═══ LISTED RECORDS

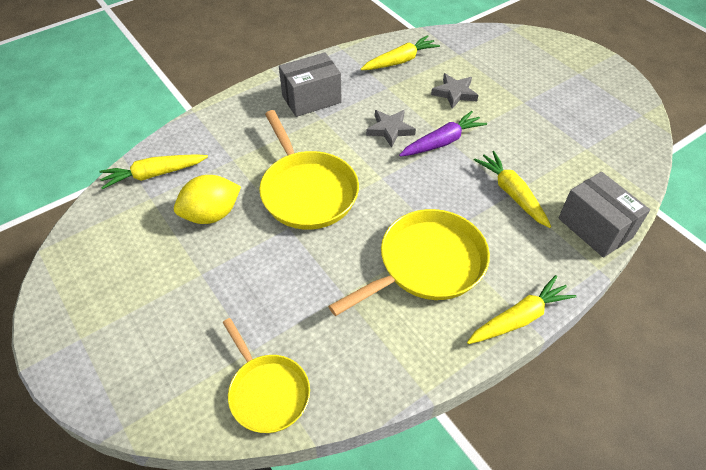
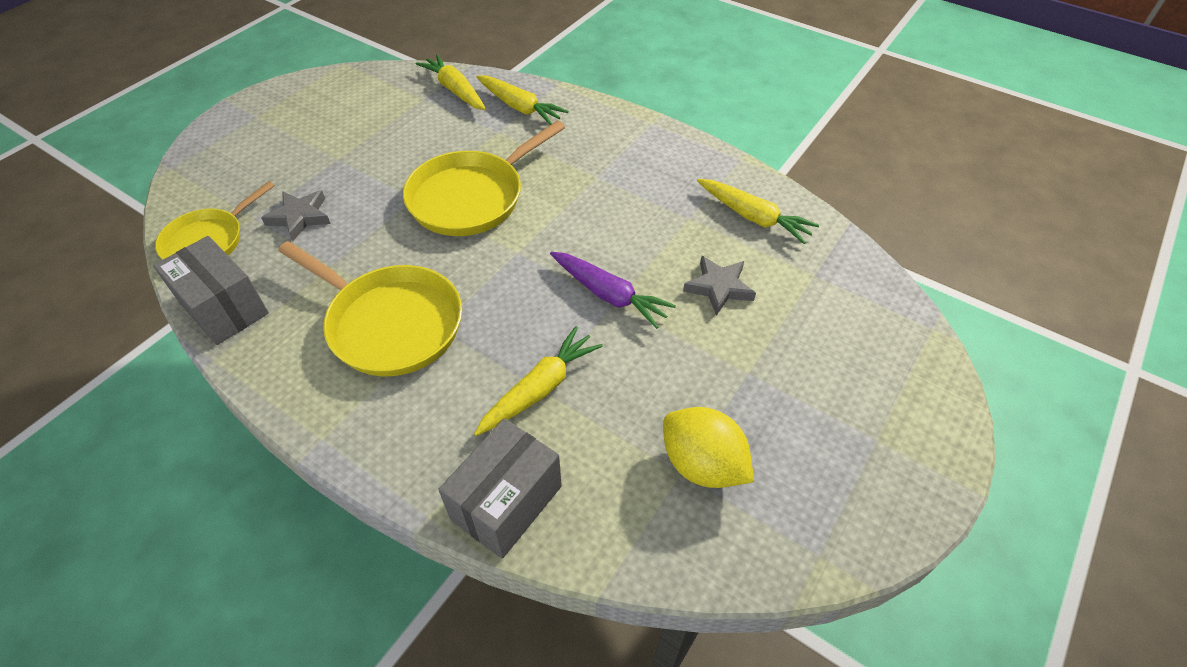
camera: 70 degrees right, 0 degrees up
yellow lemon [174,175,241,224] -> yellow lemon moved to [663,407,754,488]
grey box [279,52,342,117] -> grey box moved to [153,236,269,345]
grey star [366,110,416,148] -> grey star moved to [261,190,331,241]
yellow carrot [467,275,577,344] -> yellow carrot moved to [476,76,568,125]

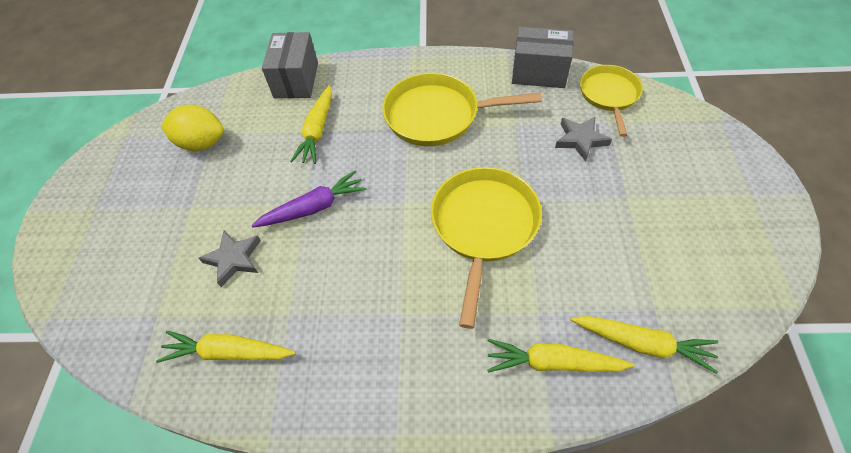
camera: 150 degrees right, 5 degrees up
purple carrot [550,252,676,329] -> purple carrot turned 150 degrees clockwise [252,170,366,227]

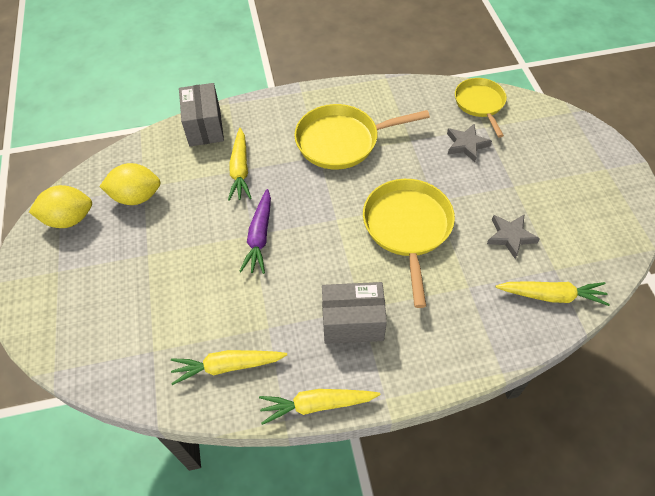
camera: 15 degrees left, 0 degrees up
grey star [199,231,261,287] -> grey star moved to [487,215,540,259]
purple carrot [252,170,366,227] -> purple carrot turned 135 degrees clockwise [239,189,271,274]
yellow carrot [487,339,634,373] -> yellow carrot moved to [259,389,380,425]
grey box [512,27,574,88] -> grey box moved to [322,282,387,344]
none -> yellow lemon [29,185,92,228]

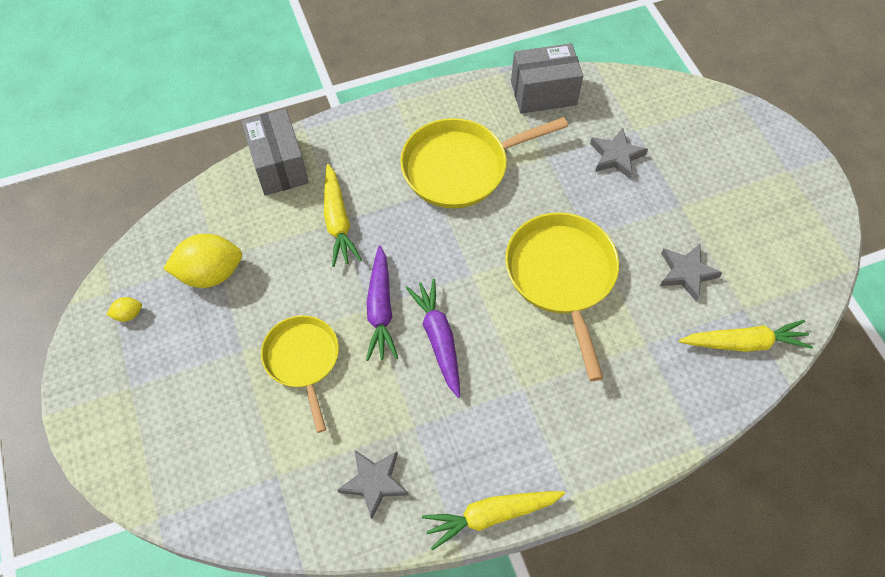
camera: 10 degrees left, 5 degrees up
yellow lemon [29,185,92,228] -> yellow lemon [106,297,142,322], size x0.44
yellow carrot [171,350,287,385] -> grey star [338,450,409,519]
grey box [322,282,387,344] -> grey box moved to [511,43,583,114]
yellow pan [455,78,507,138] -> yellow pan moved to [261,315,339,433]
none -> purple carrot [406,279,460,398]

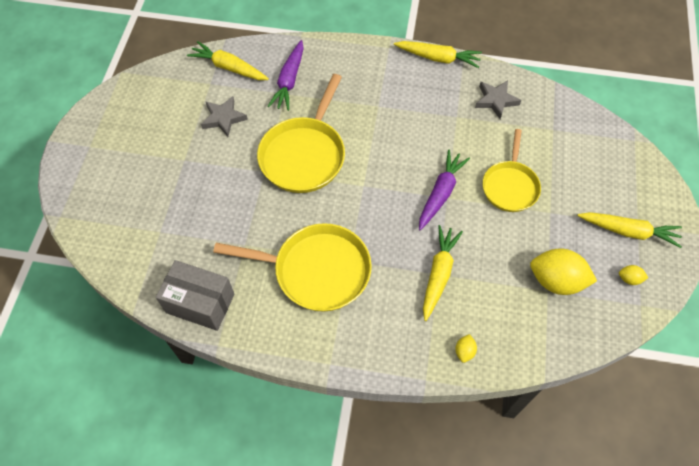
camera: 150 degrees left, 0 degrees up
grey box [241,109,309,196] -> yellow lemon [455,334,477,363]
purple carrot [406,279,460,398] -> purple carrot moved to [268,40,304,111]
grey star [590,128,648,179] -> none
none -> yellow carrot [577,212,682,248]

══════

Write down all the entries exactly, but not the pictures they hold.

• OUTPUT FOR THIS TASK:
camera: 70 degrees right, 0 degrees up
yellow lemon [174,175,241,224] -> yellow lemon moved to [663,407,754,488]
grey box [279,52,342,117] -> grey box moved to [153,236,269,345]
grey star [366,110,416,148] -> grey star moved to [261,190,331,241]
yellow carrot [467,275,577,344] -> yellow carrot moved to [476,76,568,125]

camera: 150 degrees right, 5 degrees up
purple carrot [550,252,676,329] -> purple carrot turned 150 degrees clockwise [252,170,366,227]

camera: 15 degrees left, 0 degrees up
grey star [199,231,261,287] -> grey star moved to [487,215,540,259]
purple carrot [252,170,366,227] -> purple carrot turned 135 degrees clockwise [239,189,271,274]
yellow carrot [487,339,634,373] -> yellow carrot moved to [259,389,380,425]
grey box [512,27,574,88] -> grey box moved to [322,282,387,344]
none -> yellow lemon [29,185,92,228]

camera: 10 degrees left, 5 degrees up
yellow lemon [29,185,92,228] -> yellow lemon [106,297,142,322], size x0.44
yellow carrot [171,350,287,385] -> grey star [338,450,409,519]
grey box [322,282,387,344] -> grey box moved to [511,43,583,114]
yellow pan [455,78,507,138] -> yellow pan moved to [261,315,339,433]
none -> purple carrot [406,279,460,398]

camera: 150 degrees left, 0 degrees up
grey box [241,109,309,196] -> yellow lemon [455,334,477,363]
purple carrot [406,279,460,398] -> purple carrot moved to [268,40,304,111]
grey star [590,128,648,179] -> none
none -> yellow carrot [577,212,682,248]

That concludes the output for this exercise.